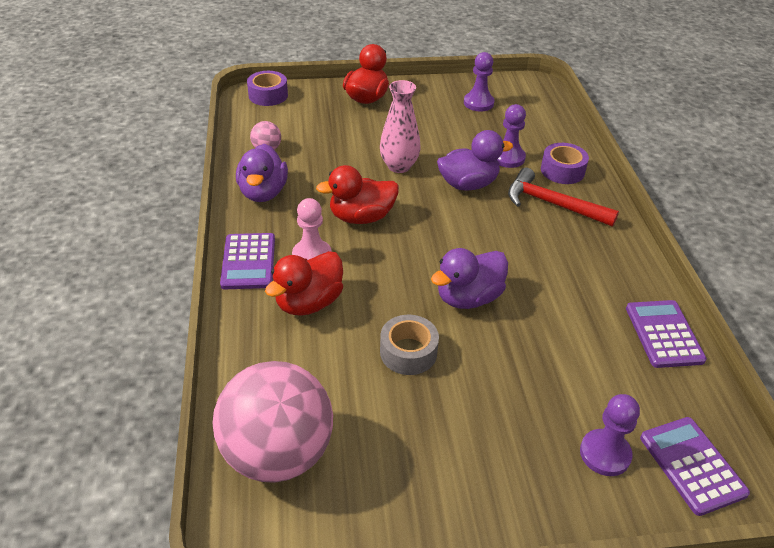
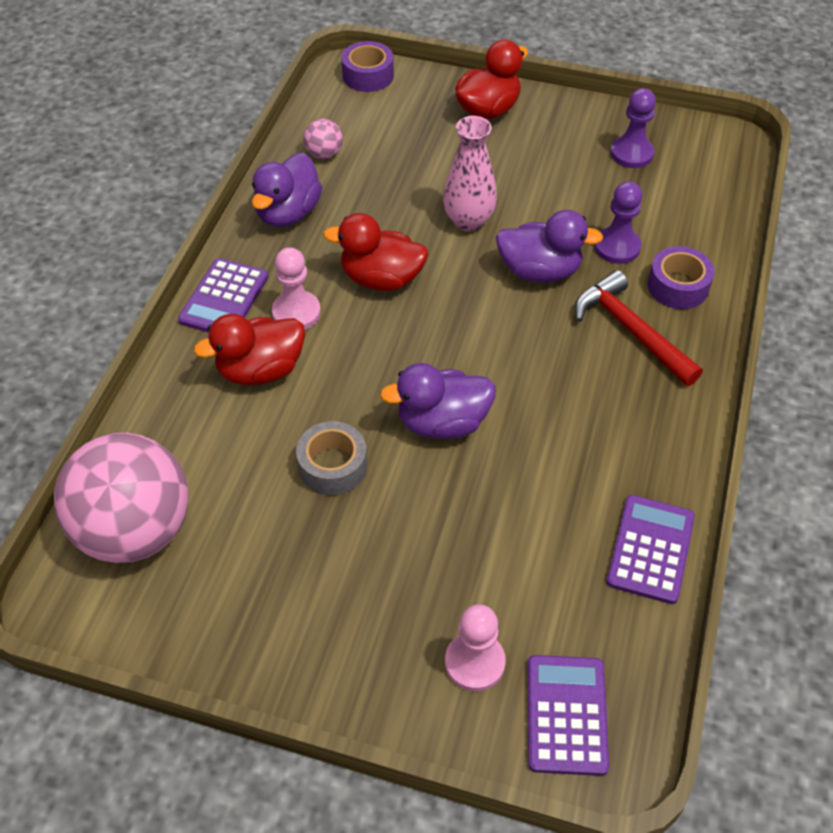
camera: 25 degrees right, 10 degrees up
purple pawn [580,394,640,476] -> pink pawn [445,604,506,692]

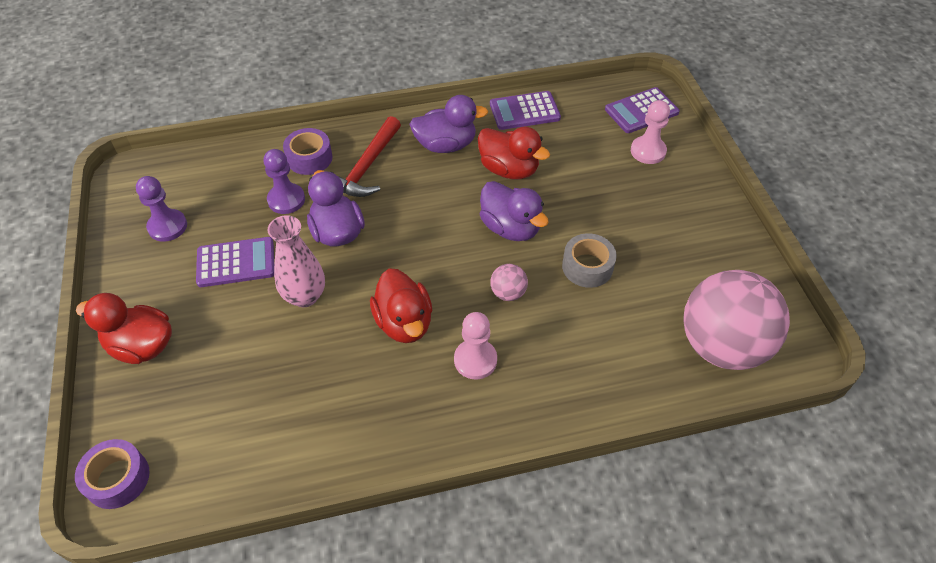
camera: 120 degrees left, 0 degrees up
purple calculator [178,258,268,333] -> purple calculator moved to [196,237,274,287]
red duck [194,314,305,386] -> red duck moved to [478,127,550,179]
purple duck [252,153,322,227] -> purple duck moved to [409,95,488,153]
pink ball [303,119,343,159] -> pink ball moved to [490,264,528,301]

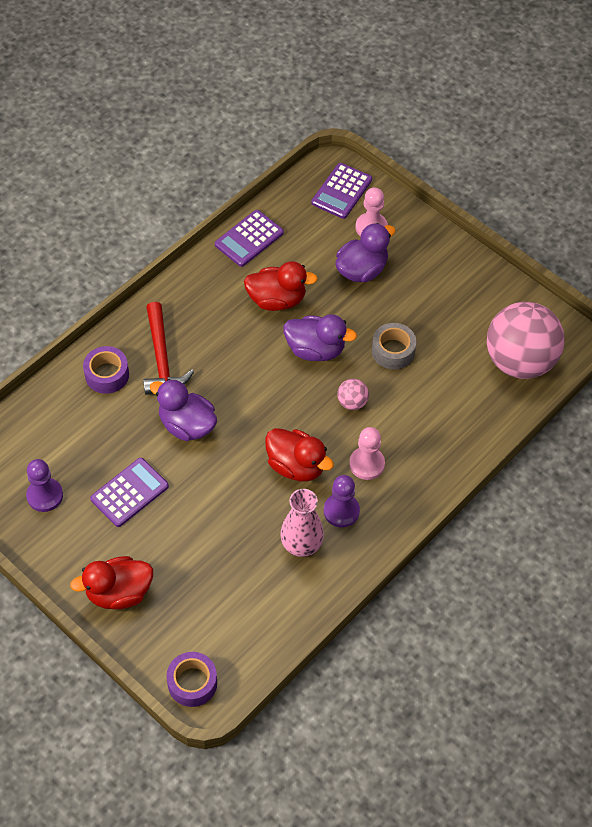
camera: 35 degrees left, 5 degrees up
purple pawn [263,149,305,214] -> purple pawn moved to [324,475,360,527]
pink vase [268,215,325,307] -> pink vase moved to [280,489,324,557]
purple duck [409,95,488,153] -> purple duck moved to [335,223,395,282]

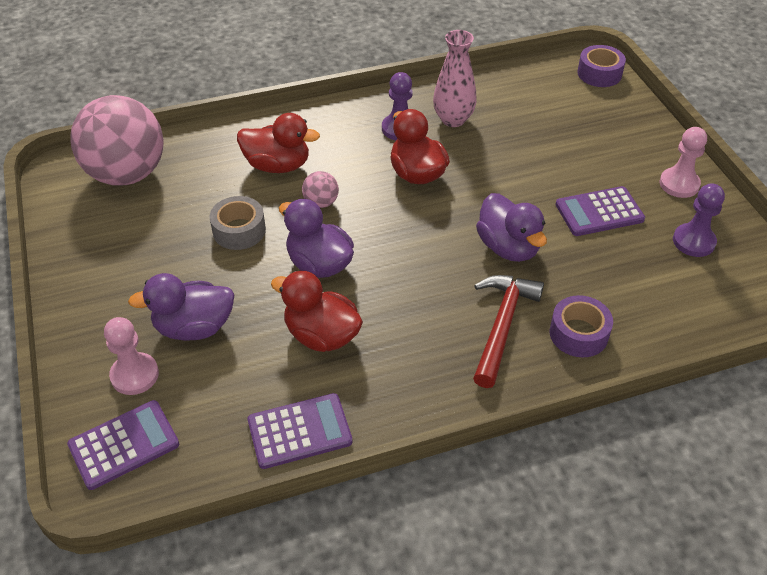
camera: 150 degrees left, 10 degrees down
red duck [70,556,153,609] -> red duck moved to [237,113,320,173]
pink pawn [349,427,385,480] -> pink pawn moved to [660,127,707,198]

════════════════════

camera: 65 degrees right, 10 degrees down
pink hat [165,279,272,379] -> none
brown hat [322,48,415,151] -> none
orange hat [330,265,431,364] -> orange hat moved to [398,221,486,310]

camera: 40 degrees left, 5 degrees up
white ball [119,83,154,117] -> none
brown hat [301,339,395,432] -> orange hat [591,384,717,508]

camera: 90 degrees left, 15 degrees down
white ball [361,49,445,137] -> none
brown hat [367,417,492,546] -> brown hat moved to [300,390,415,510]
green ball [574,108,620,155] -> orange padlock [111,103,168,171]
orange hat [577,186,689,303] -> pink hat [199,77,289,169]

════════════════════

The required answer is the run of lines above, starting at the line with "green ball [574,108,620,155]" and ending at the line with "orange hat [577,186,689,303]", reproduced exactly with both ends.

Response to the task:
green ball [574,108,620,155] -> orange padlock [111,103,168,171]
orange hat [577,186,689,303] -> pink hat [199,77,289,169]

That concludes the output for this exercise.